╔══

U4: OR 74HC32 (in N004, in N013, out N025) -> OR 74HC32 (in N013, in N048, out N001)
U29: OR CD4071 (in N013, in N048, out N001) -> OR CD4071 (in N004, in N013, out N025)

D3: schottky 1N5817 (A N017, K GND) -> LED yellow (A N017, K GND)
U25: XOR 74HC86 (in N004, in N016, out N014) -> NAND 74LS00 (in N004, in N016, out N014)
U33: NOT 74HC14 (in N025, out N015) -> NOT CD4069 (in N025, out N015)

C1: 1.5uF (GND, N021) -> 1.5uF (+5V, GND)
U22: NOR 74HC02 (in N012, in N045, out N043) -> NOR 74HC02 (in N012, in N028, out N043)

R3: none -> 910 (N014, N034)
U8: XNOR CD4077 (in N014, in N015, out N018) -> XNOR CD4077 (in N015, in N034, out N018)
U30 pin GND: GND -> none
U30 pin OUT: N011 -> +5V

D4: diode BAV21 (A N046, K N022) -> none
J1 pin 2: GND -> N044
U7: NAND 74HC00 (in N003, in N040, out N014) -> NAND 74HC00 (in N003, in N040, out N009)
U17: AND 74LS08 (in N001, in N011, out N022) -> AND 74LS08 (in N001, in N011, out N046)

╚══

**Exercise brief:** Each record, from first to last, should be returned verbatim.

**Answer area:**
U4: OR 74HC32 (in N004, in N013, out N025) -> OR 74HC32 (in N013, in N048, out N001)
U29: OR CD4071 (in N013, in N048, out N001) -> OR CD4071 (in N004, in N013, out N025)

D3: schottky 1N5817 (A N017, K GND) -> LED yellow (A N017, K GND)
U25: XOR 74HC86 (in N004, in N016, out N014) -> NAND 74LS00 (in N004, in N016, out N014)
U33: NOT 74HC14 (in N025, out N015) -> NOT CD4069 (in N025, out N015)

C1: 1.5uF (GND, N021) -> 1.5uF (+5V, GND)
U22: NOR 74HC02 (in N012, in N045, out N043) -> NOR 74HC02 (in N012, in N028, out N043)

R3: none -> 910 (N014, N034)
U8: XNOR CD4077 (in N014, in N015, out N018) -> XNOR CD4077 (in N015, in N034, out N018)
U30 pin GND: GND -> none
U30 pin OUT: N011 -> +5V

D4: diode BAV21 (A N046, K N022) -> none
J1 pin 2: GND -> N044
U7: NAND 74HC00 (in N003, in N040, out N014) -> NAND 74HC00 (in N003, in N040, out N009)
U17: AND 74LS08 (in N001, in N011, out N022) -> AND 74LS08 (in N001, in N011, out N046)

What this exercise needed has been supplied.